**Required work**
Please restate exactly the lines from the one holding "TOF2 pin XSHUT: GP17 -> GP5" to the end of the material, including both ends and excluding every picture.

**Data for the task**
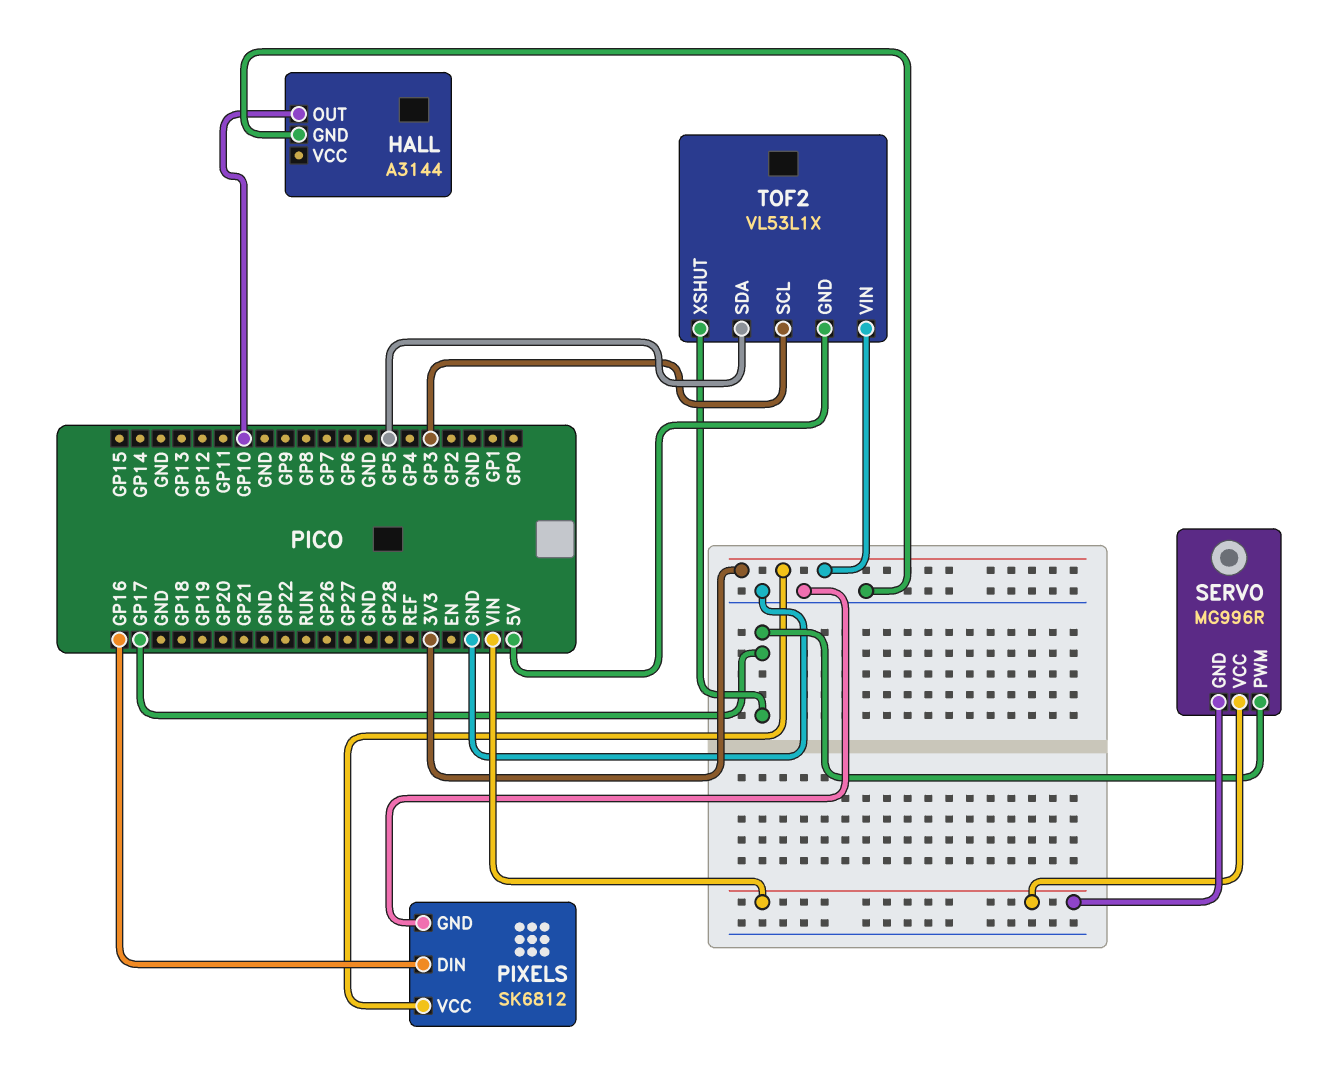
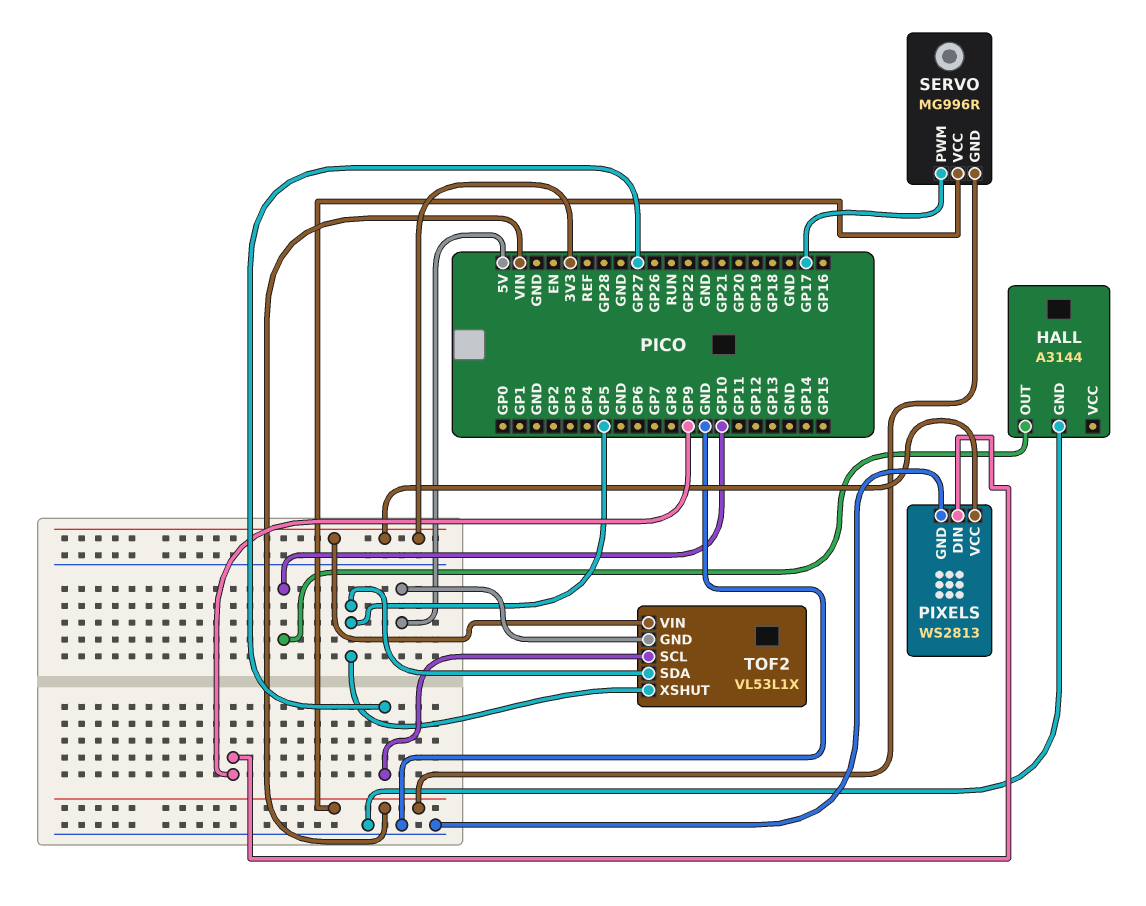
PIXELS: SK6812 -> WS2813
PIXELS pin DIN: GP16 -> GP9
TOF2 pin SCL: GP3 -> GP27
TOF2 pin XSHUT: GP17 -> GP5

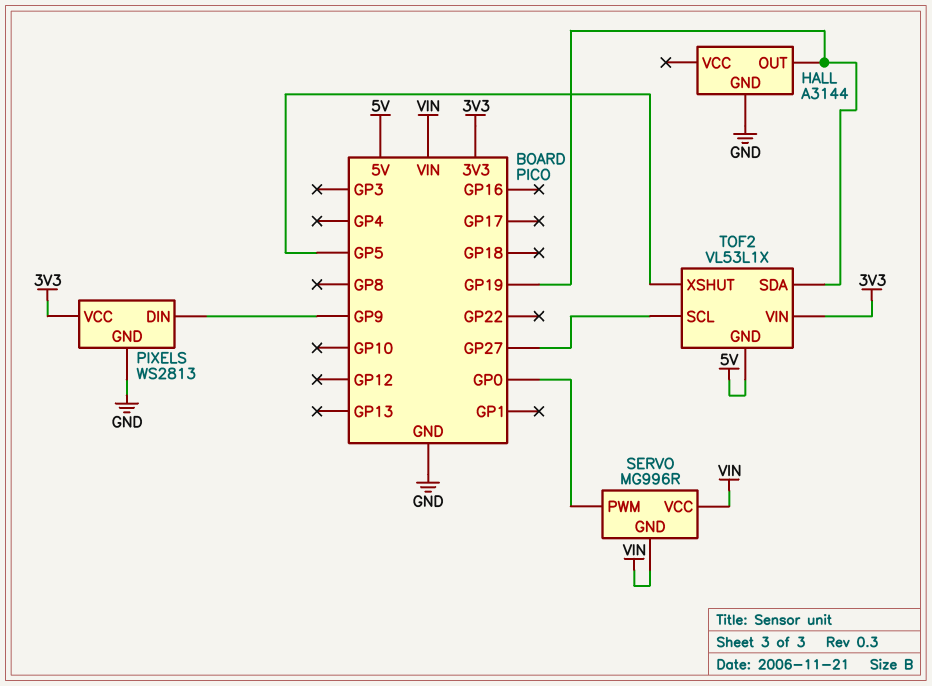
HALL pin OUT: GP10 -> GP19
SERVO pin PWM: GP17 -> GP0
TOF2 pin SDA: GP5 -> GP19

**Result**
TOF2 pin XSHUT: GP17 -> GP5

HALL pin OUT: GP10 -> GP19
SERVO pin PWM: GP17 -> GP0
TOF2 pin SDA: GP5 -> GP19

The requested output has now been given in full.